> _WHAT NEEDS TO BE DONE_: The records below are to be set down word for word, with every picture left out.

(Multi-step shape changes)
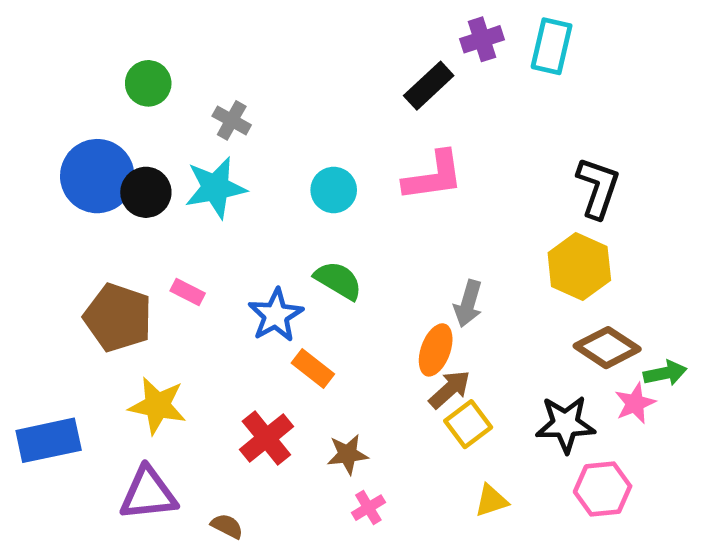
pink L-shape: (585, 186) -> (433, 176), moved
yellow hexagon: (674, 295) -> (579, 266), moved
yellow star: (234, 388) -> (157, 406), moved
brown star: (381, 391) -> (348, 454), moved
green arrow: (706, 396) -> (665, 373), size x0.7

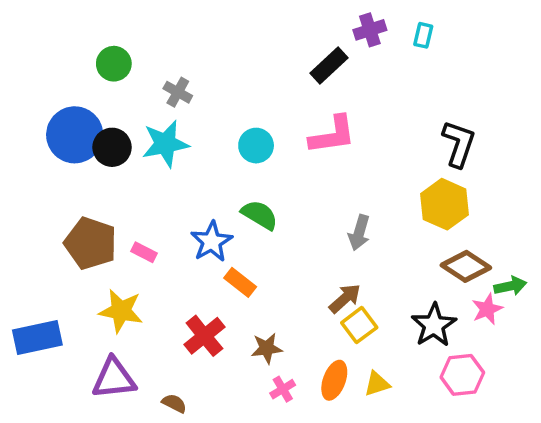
cyan rectangle: (552, 46) -> (423, 35), size x0.6
pink rectangle: (188, 292) -> (144, 252), moved
orange ellipse: (436, 350) -> (334, 380), moved
black star: (565, 424) -> (434, 325), turned -30

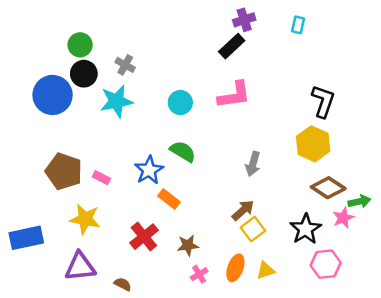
purple cross: (370, 30) -> (244, 20), moved
black circle: (112, 147) -> (84, 74), moved

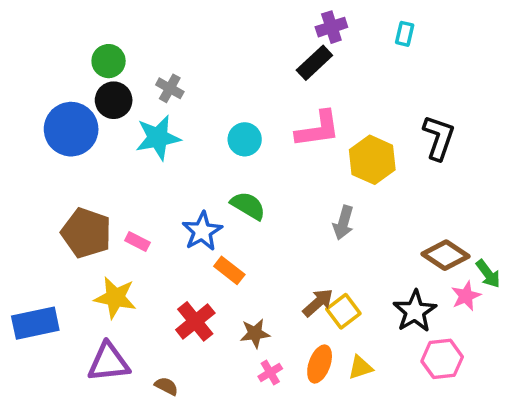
yellow hexagon: (313, 144) -> (372, 160), moved
green arrow: (359, 201) -> (488, 274), turned 65
brown arrow: (243, 210) -> (318, 303), moved

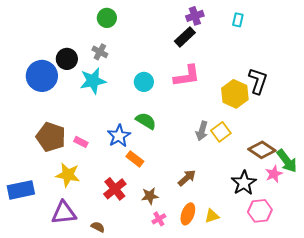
green circle: (109, 61) -> (107, 18), moved
yellow hexagon: (372, 160) -> (235, 94), moved
green arrow: (488, 274) -> (287, 161), size x1.4
yellow square: (343, 311) -> (221, 132), moved

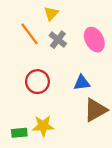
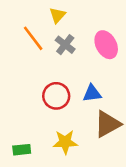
red circle: (37, 82) -> (56, 96), moved
yellow star: (43, 126) -> (65, 142), moved

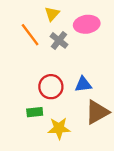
pink ellipse: (106, 45) -> (87, 24), moved, turned -70
green rectangle: (22, 150) -> (35, 112), moved

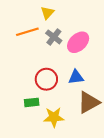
pink ellipse: (87, 24) -> (78, 42), moved, turned -35
orange line: (30, 35) -> (27, 32), turned -70

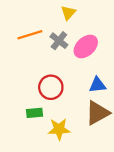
yellow triangle: (47, 13) -> (68, 13), moved
blue triangle: (76, 77) -> (97, 85), moved

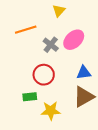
gray cross: (59, 41) -> (51, 45), moved

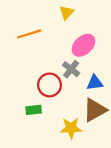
gray cross: (51, 45) -> (71, 69), moved
yellow star: (51, 111) -> (71, 128), moved

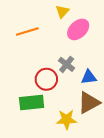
pink ellipse: (83, 45) -> (78, 29), moved
green rectangle: (34, 110) -> (32, 103), size x1.6

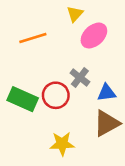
green rectangle: (32, 103) -> (23, 99), moved, turned 30
yellow star: (67, 120) -> (62, 144), moved

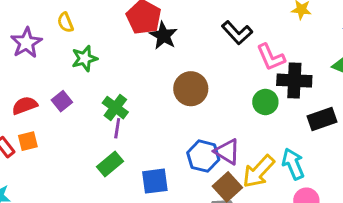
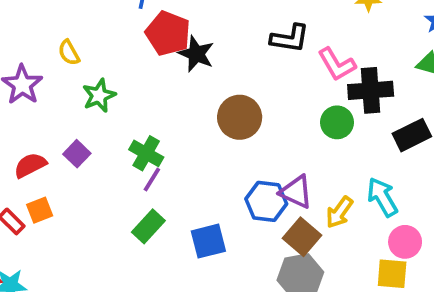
black L-shape: (237, 33) -> (290, 38), turned -32
purple line: (117, 128) -> (152, 180), turned 30
yellow arrow: (259, 171) -> (339, 212), size x0.7

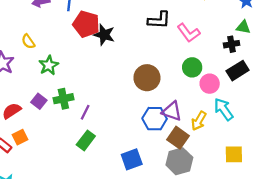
black cross: (371, 90) -> (231, 44), moved, size x0.6
brown circle: (240, 117) -> (147, 78), moved
green cross: (146, 153) -> (63, 99), moved, turned -36
blue square: (208, 241) -> (132, 159), moved
pink circle: (405, 242) -> (210, 84), moved

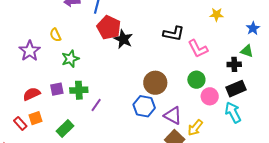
purple square: (39, 101) -> (57, 89), turned 32
cyan arrow: (224, 109) -> (233, 112), moved
blue hexagon: (155, 119) -> (144, 106), moved
green rectangle: (86, 140) -> (65, 129), moved

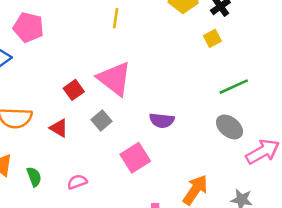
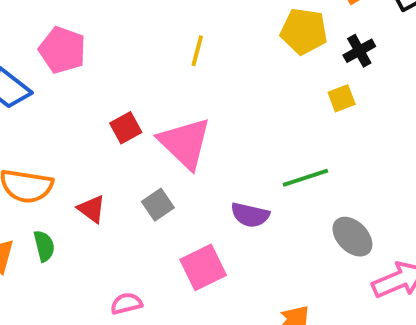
green line: (234, 87) -> (305, 178), moved
red square: (74, 90) -> (126, 128), moved
green semicircle: (34, 177) -> (44, 246), moved
pink semicircle: (77, 182) -> (126, 303), moved

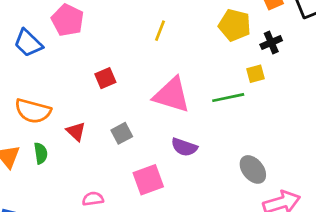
pink triangle: (185, 143) -> (172, 95), moved, turned -33
green line: (305, 178) -> (228, 98), moved

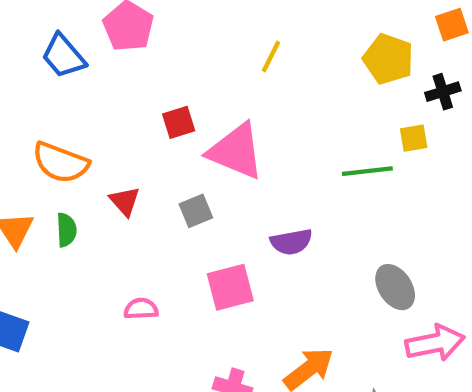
pink triangle: (172, 95) -> (236, 151), moved
purple semicircle: (184, 147) -> (291, 242), turned -35

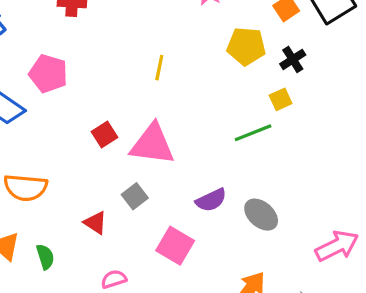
red triangle: (125, 201) -> (95, 223), moved
green semicircle: (66, 230) -> (45, 257), moved
pink square: (230, 287) -> (175, 246), turned -30
gray ellipse: (395, 287) -> (261, 215), moved

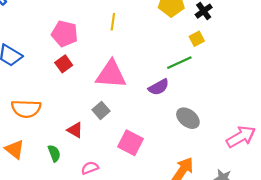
pink pentagon: (48, 74) -> (65, 34), moved
red square: (104, 134) -> (64, 64), moved
purple semicircle: (211, 200) -> (159, 87), moved
green semicircle: (45, 257) -> (54, 153), moved

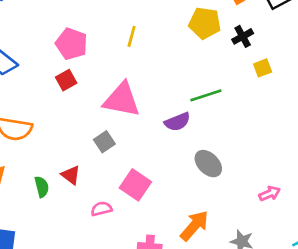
yellow square: (197, 39) -> (263, 68), moved
red triangle: (75, 130) -> (71, 175), moved
pink arrow: (241, 137) -> (270, 194), size x0.6
pink semicircle: (90, 168) -> (101, 209), moved

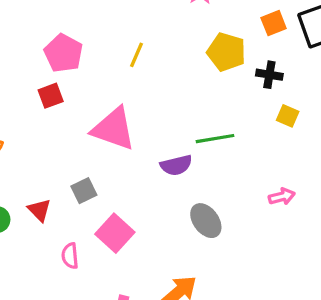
black cross: (243, 36) -> (269, 75), turned 30
yellow square: (263, 68) -> (288, 116), turned 36
gray square: (104, 142) -> (84, 191), moved
pink arrow: (270, 194) -> (282, 197), moved
pink semicircle: (101, 209) -> (70, 256), turned -90

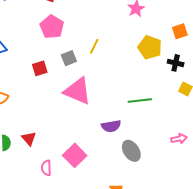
pink pentagon: (63, 53) -> (52, 27), moved
purple semicircle: (176, 165) -> (111, 126), moved
gray square: (84, 191) -> (69, 58), moved

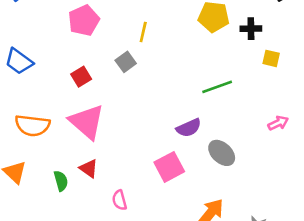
pink pentagon: (52, 27) -> (84, 20), turned 30
gray square: (69, 58) -> (126, 62), moved
pink triangle: (78, 91) -> (87, 122), moved, turned 32
pink square: (75, 155) -> (169, 167), moved, turned 30

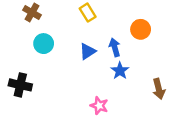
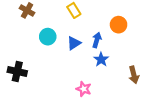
cyan circle: (44, 44) -> (48, 37), moved
blue arrow: (115, 47) -> (97, 40), turned 32

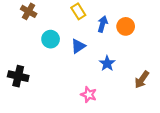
blue arrow: (97, 40) -> (103, 24), moved
brown arrow: (134, 75) -> (142, 80), turned 49

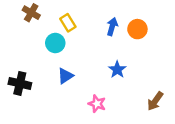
yellow rectangle: (78, 11) -> (68, 23), moved
blue triangle: (78, 46) -> (65, 76), moved
brown arrow: (142, 80) -> (155, 101), moved

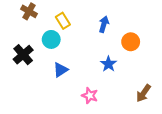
orange circle: (137, 29) -> (131, 42), moved
black cross: (20, 83) -> (23, 55), moved, turned 36

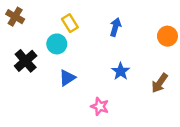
brown cross: (29, 11) -> (15, 17), moved
orange circle: (131, 42) -> (167, 36), moved
brown arrow: (144, 93) -> (160, 83), moved

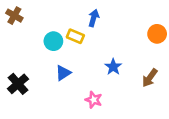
yellow rectangle: (70, 23) -> (75, 36), moved, turned -35
blue arrow: (115, 27) -> (94, 18), moved
black cross: (26, 61) -> (18, 84), moved

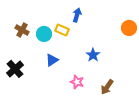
brown cross: (14, 16) -> (22, 30), moved
brown arrow: (150, 78) -> (107, 87), moved

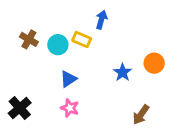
orange circle: (129, 28) -> (154, 63), moved
black cross: (15, 69) -> (20, 108), moved
pink star: (77, 82) -> (70, 108), moved

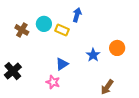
cyan circle: (58, 45) -> (44, 24), moved
blue triangle: (68, 79) -> (62, 64), moved
black cross: (20, 108) -> (13, 71), moved

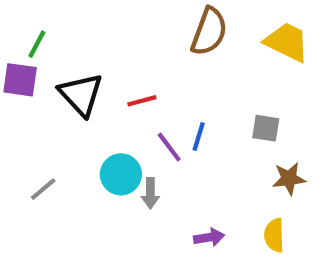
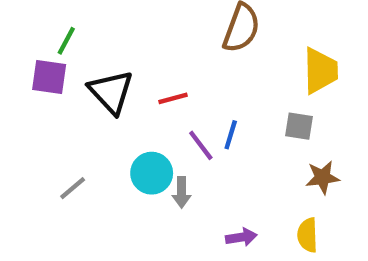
yellow trapezoid: (287, 42) -> (320, 71), moved, turned 63

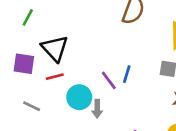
purple square: (49, 77) -> (24, 64), moved
red line: (173, 98) -> (55, 77), moved
gray line: (73, 188) -> (32, 106), turned 66

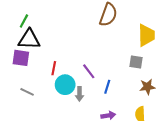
black triangle: (55, 48) -> (29, 39), moved, turned -45
blue line: (127, 74) -> (107, 87), moved
red line: (55, 77) -> (54, 68), moved, turned -64

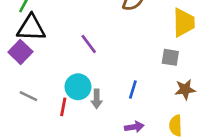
purple square: (21, 58) -> (20, 52), turned 36
red line: (54, 68) -> (63, 107), moved
purple line: (89, 71) -> (89, 44), moved

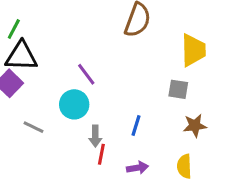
cyan circle: (78, 87) -> (74, 104), moved
gray line: (28, 96) -> (33, 127), moved
red line: (63, 107) -> (101, 154), moved

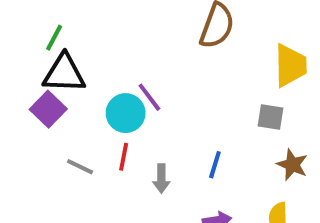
cyan circle: (74, 104) -> (126, 113), moved
brown star: (195, 126) -> (292, 165), turned 30
red line: (101, 154) -> (124, 157), moved

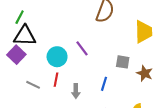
purple line: (149, 97) -> (82, 48), moved
gray square: (270, 117) -> (123, 62), moved
brown star: (292, 165) -> (145, 73), moved

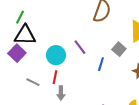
gray square: (123, 62) -> (119, 49), moved, turned 32
blue line: (104, 84) -> (101, 64), moved
gray arrow: (76, 91) -> (61, 93), moved

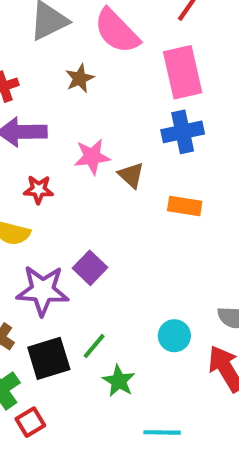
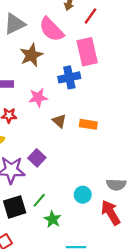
brown star: (80, 78) -> (31, 55), size x1.5
blue cross: (183, 132) -> (69, 77), moved
brown triangle: (131, 175) -> (59, 121), moved

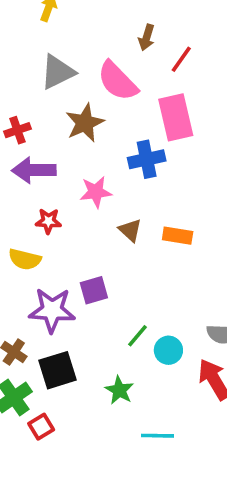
purple square: (37, 158) -> (94, 290), turned 30
green line: (39, 200) -> (138, 336), moved

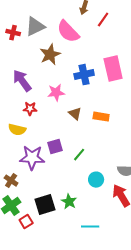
pink rectangle: (176, 117) -> (113, 69), moved
red cross: (17, 130) -> (13, 33), moved, turned 32
purple arrow: (34, 170) -> (22, 81), turned 55
green line: (138, 336) -> (79, 155), moved
black square: (57, 370) -> (45, 205), moved

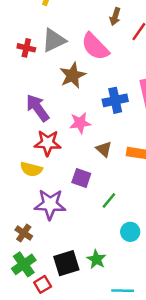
red star: (30, 109) -> (48, 143), size x1.5
purple square: (55, 147) -> (81, 178), moved, turned 35

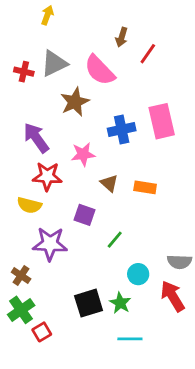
green star: (96, 259) -> (120, 303), moved
black square: (66, 263) -> (89, 303), moved

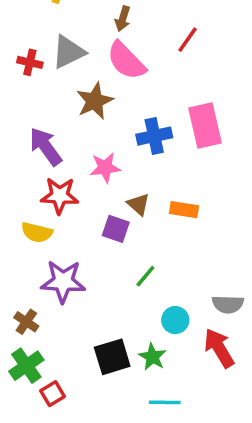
brown arrow: (122, 37) -> (123, 19), moved
purple square: (84, 215) -> (116, 229), moved

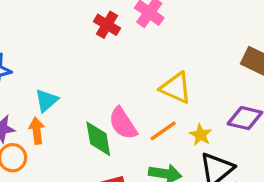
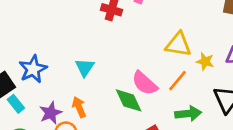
cyan triangle: (46, 101) -> (85, 67), moved
yellow star: (200, 135) -> (205, 61), moved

> _OUTPUT BELOW_:
pink L-shape: (585, 186) -> (433, 176), moved
yellow hexagon: (674, 295) -> (579, 266), moved
yellow star: (234, 388) -> (157, 406), moved
brown star: (381, 391) -> (348, 454), moved
green arrow: (706, 396) -> (665, 373), size x0.7

cyan rectangle: (552, 46) -> (423, 35), size x0.6
pink rectangle: (188, 292) -> (144, 252), moved
orange ellipse: (436, 350) -> (334, 380), moved
black star: (565, 424) -> (434, 325), turned -30

purple cross: (370, 30) -> (244, 20), moved
black circle: (112, 147) -> (84, 74), moved

yellow hexagon: (313, 144) -> (372, 160), moved
green arrow: (359, 201) -> (488, 274), turned 65
brown arrow: (243, 210) -> (318, 303), moved

green circle: (109, 61) -> (107, 18), moved
yellow hexagon: (372, 160) -> (235, 94), moved
green arrow: (488, 274) -> (287, 161), size x1.4
yellow square: (343, 311) -> (221, 132), moved

red circle: (37, 82) -> (56, 96), moved
yellow star: (43, 126) -> (65, 142), moved

pink ellipse: (106, 45) -> (87, 24), moved, turned -70
green rectangle: (22, 150) -> (35, 112), moved

pink ellipse: (87, 24) -> (78, 42), moved, turned -35
orange line: (30, 35) -> (27, 32), turned -70

yellow triangle: (47, 13) -> (68, 13), moved
blue triangle: (76, 77) -> (97, 85), moved

gray cross: (59, 41) -> (51, 45), moved

gray cross: (51, 45) -> (71, 69), moved
yellow star: (51, 111) -> (71, 128), moved

pink ellipse: (83, 45) -> (78, 29), moved
green rectangle: (34, 110) -> (32, 103), size x1.6

green rectangle: (32, 103) -> (23, 99), moved, turned 30
yellow star: (67, 120) -> (62, 144), moved

black L-shape: (237, 33) -> (290, 38), turned -32
purple line: (117, 128) -> (152, 180), turned 30
yellow arrow: (259, 171) -> (339, 212), size x0.7

black cross: (371, 90) -> (231, 44), moved, size x0.6
brown circle: (240, 117) -> (147, 78), moved
green cross: (146, 153) -> (63, 99), moved, turned -36
blue square: (208, 241) -> (132, 159), moved
pink circle: (405, 242) -> (210, 84), moved

purple square: (39, 101) -> (57, 89), turned 32
cyan arrow: (224, 109) -> (233, 112), moved
blue hexagon: (155, 119) -> (144, 106), moved
green rectangle: (86, 140) -> (65, 129), moved

green line: (234, 87) -> (305, 178), moved
red square: (74, 90) -> (126, 128), moved
green semicircle: (34, 177) -> (44, 246), moved
pink semicircle: (77, 182) -> (126, 303), moved

pink triangle: (185, 143) -> (172, 95), moved, turned -33
green line: (305, 178) -> (228, 98), moved

pink triangle: (172, 95) -> (236, 151), moved
purple semicircle: (184, 147) -> (291, 242), turned -35

red triangle: (125, 201) -> (95, 223), moved
green semicircle: (66, 230) -> (45, 257), moved
pink square: (230, 287) -> (175, 246), turned -30
gray ellipse: (395, 287) -> (261, 215), moved

pink pentagon: (48, 74) -> (65, 34), moved
red square: (104, 134) -> (64, 64), moved
purple semicircle: (211, 200) -> (159, 87), moved
green semicircle: (45, 257) -> (54, 153), moved

yellow square: (197, 39) -> (263, 68), moved
red triangle: (75, 130) -> (71, 175), moved
pink arrow: (241, 137) -> (270, 194), size x0.6
pink semicircle: (90, 168) -> (101, 209), moved

black cross: (243, 36) -> (269, 75), turned 30
yellow square: (263, 68) -> (288, 116), turned 36
gray square: (104, 142) -> (84, 191), moved
pink arrow: (270, 194) -> (282, 197), moved
pink semicircle: (101, 209) -> (70, 256), turned -90

pink pentagon: (63, 53) -> (52, 27), moved
purple semicircle: (176, 165) -> (111, 126), moved
gray square: (84, 191) -> (69, 58), moved

pink pentagon: (52, 27) -> (84, 20), turned 30
gray square: (69, 58) -> (126, 62), moved
pink triangle: (78, 91) -> (87, 122), moved, turned 32
pink square: (75, 155) -> (169, 167), moved, turned 30

cyan circle: (44, 44) -> (48, 37), moved
blue arrow: (115, 47) -> (97, 40), turned 32

blue arrow: (97, 40) -> (103, 24), moved
brown arrow: (134, 75) -> (142, 80), turned 49

yellow rectangle: (78, 11) -> (68, 23), moved
blue triangle: (78, 46) -> (65, 76), moved
brown arrow: (142, 80) -> (155, 101), moved

orange circle: (137, 29) -> (131, 42), moved
black cross: (20, 83) -> (23, 55), moved, turned 36

brown cross: (29, 11) -> (15, 17), moved
orange circle: (131, 42) -> (167, 36), moved
brown arrow: (144, 93) -> (160, 83), moved

yellow rectangle: (70, 23) -> (75, 36), moved, turned -35
blue arrow: (115, 27) -> (94, 18), moved
black cross: (26, 61) -> (18, 84), moved

brown cross: (14, 16) -> (22, 30), moved
brown arrow: (150, 78) -> (107, 87), moved

orange circle: (129, 28) -> (154, 63), moved
black cross: (15, 69) -> (20, 108), moved
pink star: (77, 82) -> (70, 108), moved

cyan circle: (58, 45) -> (44, 24), moved
blue triangle: (68, 79) -> (62, 64), moved
black cross: (20, 108) -> (13, 71), moved

yellow trapezoid: (287, 42) -> (320, 71), moved, turned 63

purple square: (49, 77) -> (24, 64), moved
red line: (173, 98) -> (55, 77), moved
gray line: (73, 188) -> (32, 106), turned 66

black triangle: (55, 48) -> (29, 39), moved, turned -45
blue line: (127, 74) -> (107, 87), moved
red line: (55, 77) -> (54, 68), moved, turned -64

purple square: (21, 58) -> (20, 52), turned 36
red line: (54, 68) -> (63, 107), moved
purple line: (89, 71) -> (89, 44), moved

cyan circle: (78, 87) -> (74, 104), moved
gray line: (28, 96) -> (33, 127), moved
red line: (63, 107) -> (101, 154), moved

cyan circle: (74, 104) -> (126, 113), moved
brown star: (195, 126) -> (292, 165), turned 30
red line: (101, 154) -> (124, 157), moved

purple line: (149, 97) -> (82, 48), moved
gray square: (270, 117) -> (123, 62), moved
brown star: (292, 165) -> (145, 73), moved

gray square: (123, 62) -> (119, 49), moved, turned 32
blue line: (104, 84) -> (101, 64), moved
gray arrow: (76, 91) -> (61, 93), moved

brown star: (80, 78) -> (31, 55), size x1.5
blue cross: (183, 132) -> (69, 77), moved
brown triangle: (131, 175) -> (59, 121), moved

purple square: (37, 158) -> (94, 290), turned 30
green line: (39, 200) -> (138, 336), moved

pink rectangle: (176, 117) -> (113, 69), moved
red cross: (17, 130) -> (13, 33), moved, turned 32
purple arrow: (34, 170) -> (22, 81), turned 55
green line: (138, 336) -> (79, 155), moved
black square: (57, 370) -> (45, 205), moved

red star: (30, 109) -> (48, 143), size x1.5
purple square: (55, 147) -> (81, 178), moved, turned 35

green star: (96, 259) -> (120, 303), moved
black square: (66, 263) -> (89, 303), moved

brown arrow: (122, 37) -> (123, 19), moved
purple square: (84, 215) -> (116, 229), moved

cyan triangle: (46, 101) -> (85, 67), moved
yellow star: (200, 135) -> (205, 61), moved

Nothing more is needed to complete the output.